Filter the data for lines with the word "candle", then copy every line so identified.

Data segment:
--------------------------------------------------

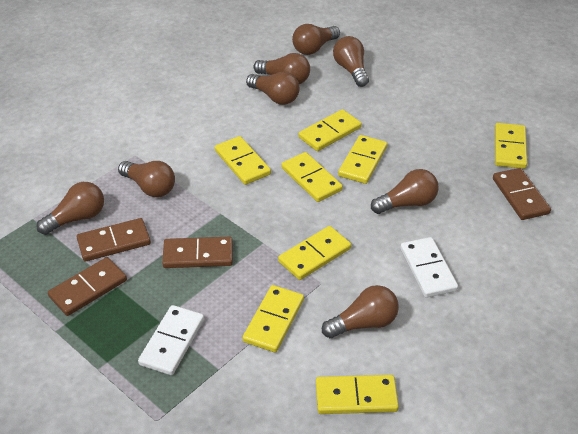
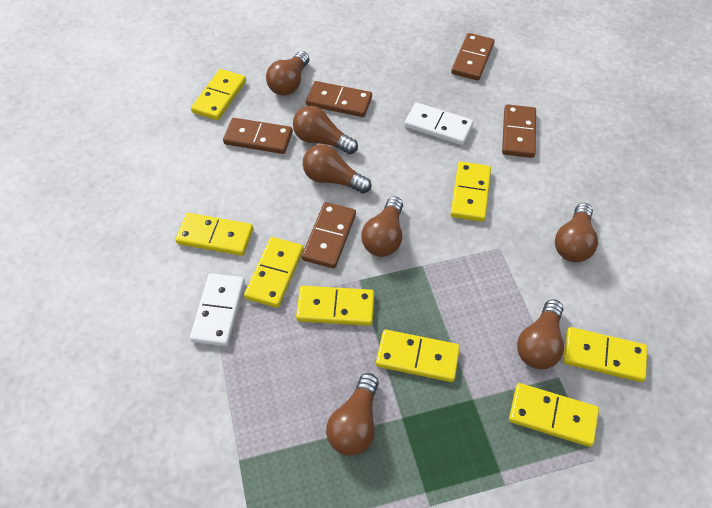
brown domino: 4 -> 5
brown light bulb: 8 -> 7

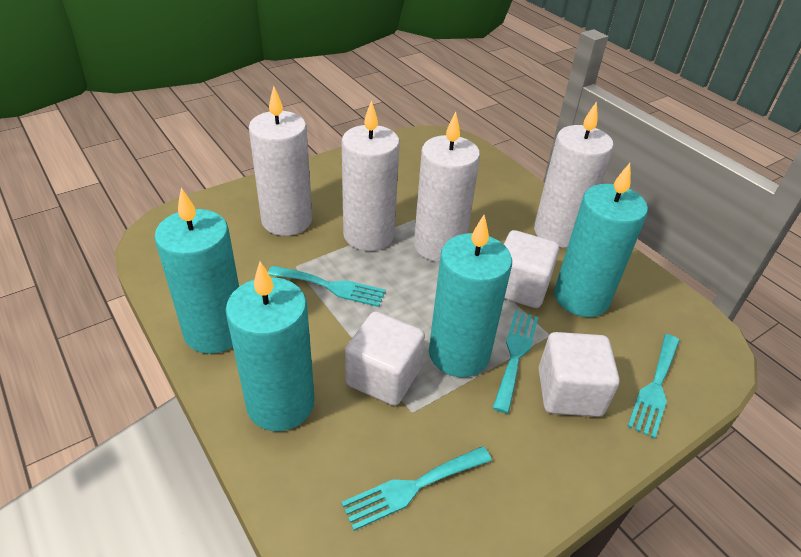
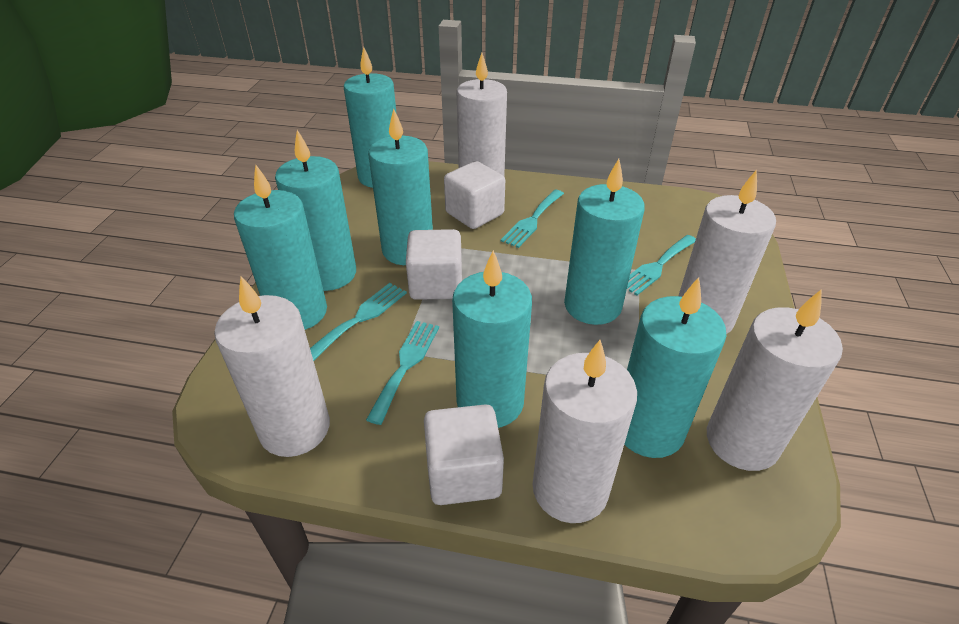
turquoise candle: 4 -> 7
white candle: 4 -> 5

--------------------------------------------------

Your solution:
turquoise candle: 4 -> 7
white candle: 4 -> 5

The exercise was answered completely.